:: GIVEN MATERIAL ::
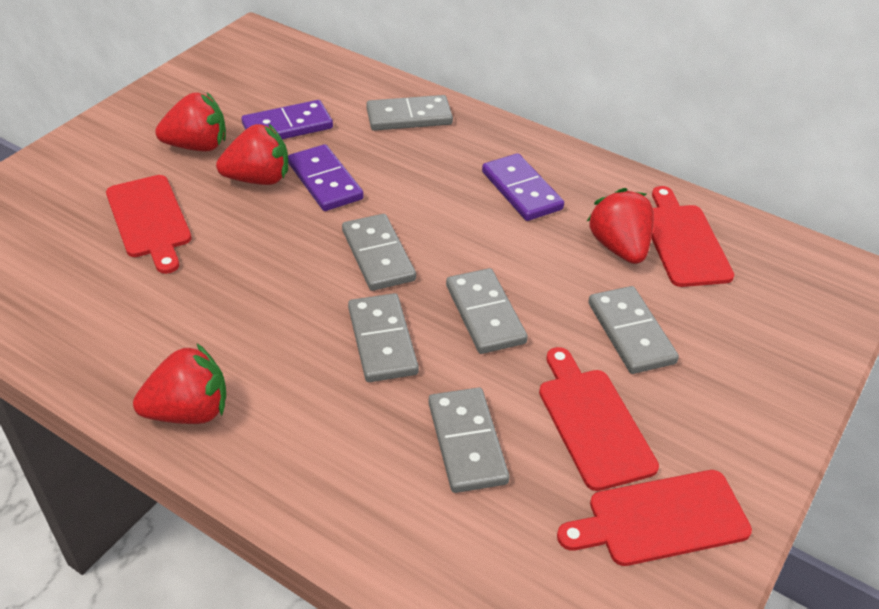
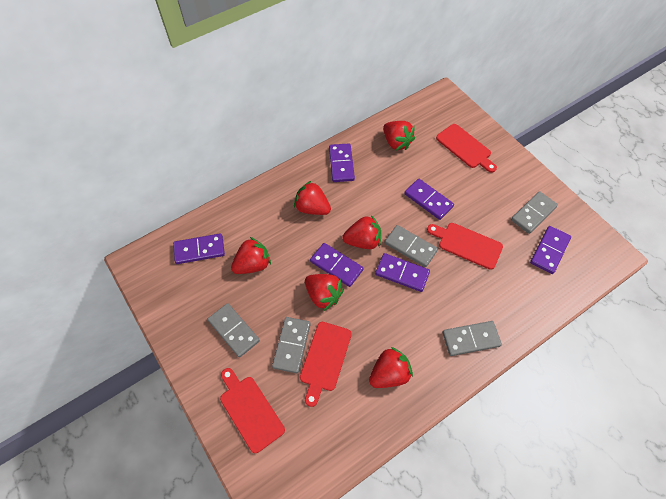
grey domino: 6 -> 5
purple domino: 3 -> 6
red strawberry: 4 -> 6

:: TASK STATEMENT ::
Could you copy the data above exactly, leaving the pictures out?

:: EXERCISE RESPONSE ::
grey domino: 6 -> 5
purple domino: 3 -> 6
red strawberry: 4 -> 6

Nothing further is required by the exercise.